WORK REQUIRED:
The line containing "yellow carrot [427,184,444,224] -> none" marks where to begin; quote it and every line after it through the end of the data, exactly as written.

LISTED RECORDS:
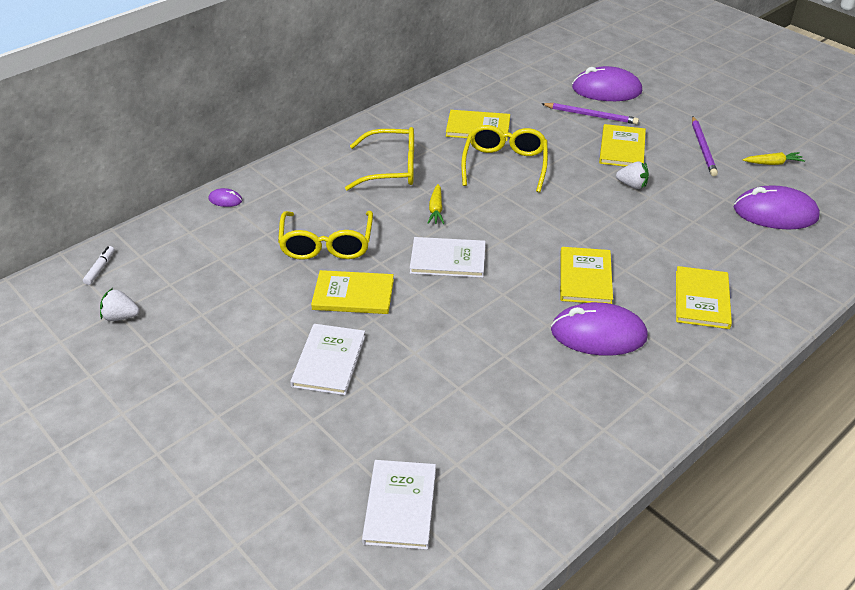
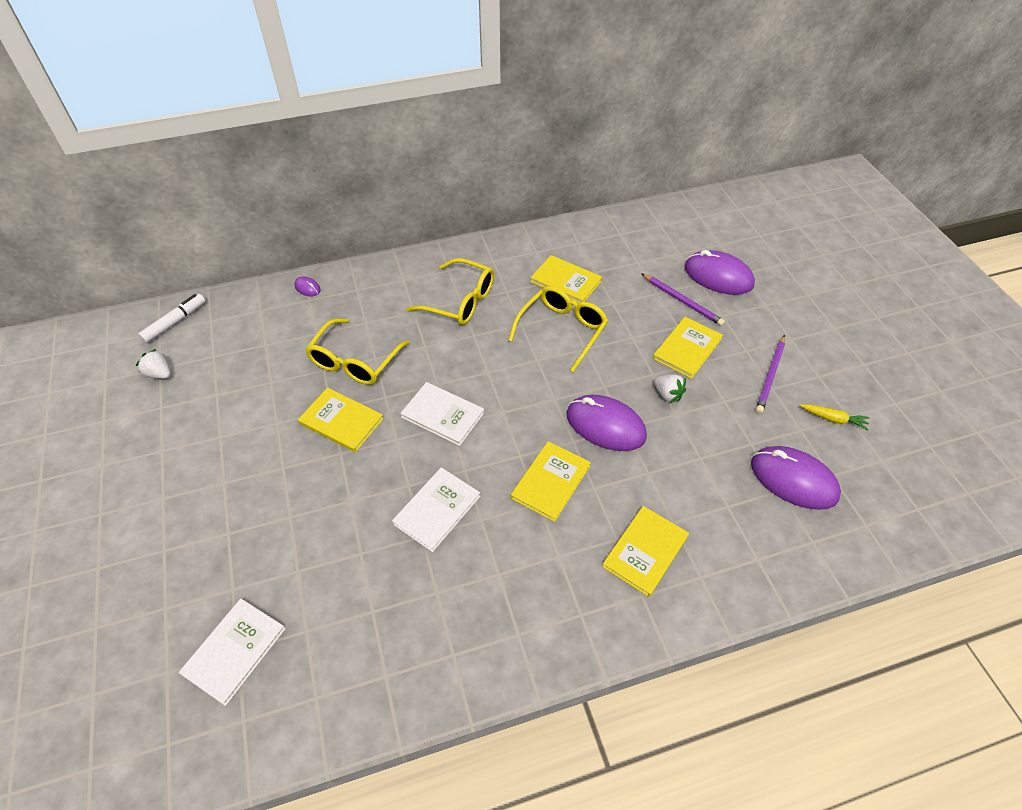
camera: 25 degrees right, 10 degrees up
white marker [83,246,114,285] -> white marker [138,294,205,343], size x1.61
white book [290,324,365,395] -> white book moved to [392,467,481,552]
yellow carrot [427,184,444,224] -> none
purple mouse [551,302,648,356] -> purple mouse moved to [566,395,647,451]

EXERCISE ANSWER:
yellow carrot [427,184,444,224] -> none
purple mouse [551,302,648,356] -> purple mouse moved to [566,395,647,451]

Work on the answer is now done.